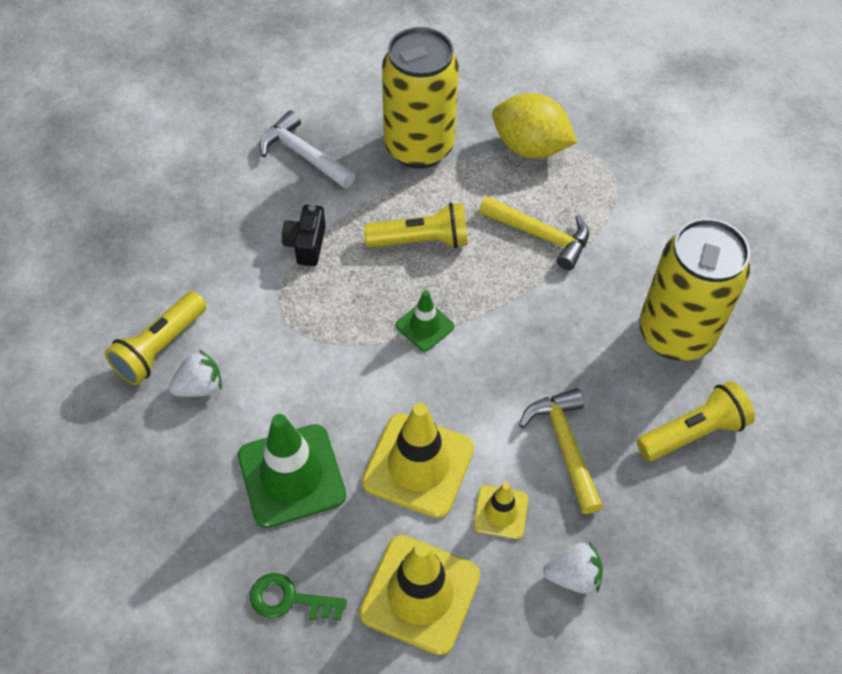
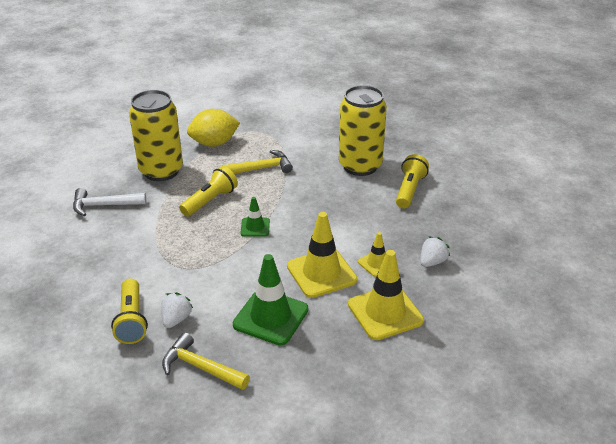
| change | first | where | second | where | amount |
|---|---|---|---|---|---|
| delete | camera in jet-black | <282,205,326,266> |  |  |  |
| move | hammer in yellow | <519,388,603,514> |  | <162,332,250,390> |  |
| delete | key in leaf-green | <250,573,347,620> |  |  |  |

————

The problem: Drop the pictures and reproduce the rest of the data above exactly.

Result below:
| change | first | where | second | where | amount |
|---|---|---|---|---|---|
| delete | camera in jet-black | <282,205,326,266> |  |  |  |
| move | hammer in yellow | <519,388,603,514> |  | <162,332,250,390> |  |
| delete | key in leaf-green | <250,573,347,620> |  |  |  |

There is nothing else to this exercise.